● **DATA EXTRACTS**:
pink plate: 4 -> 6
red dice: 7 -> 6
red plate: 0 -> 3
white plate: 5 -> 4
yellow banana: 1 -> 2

...

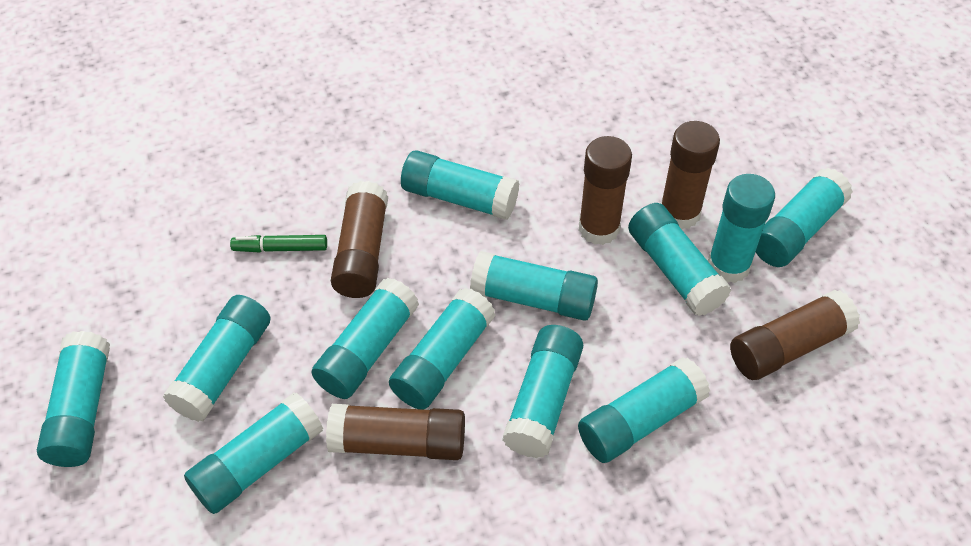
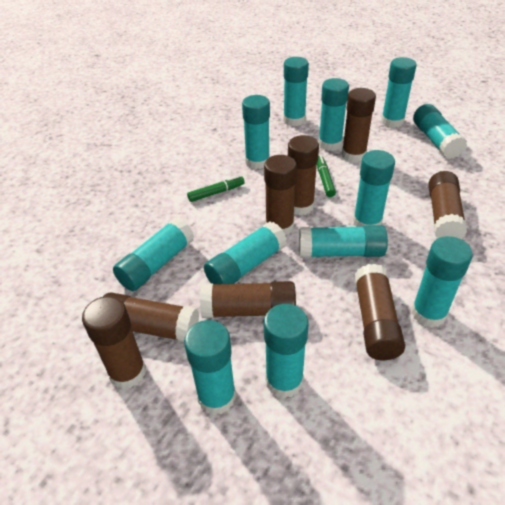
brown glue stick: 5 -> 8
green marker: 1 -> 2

● **PROBLEM**:
Work out how many lines of the entries hold the word "plate", and write only that figure.

● **EXERCISE RESULT**:
3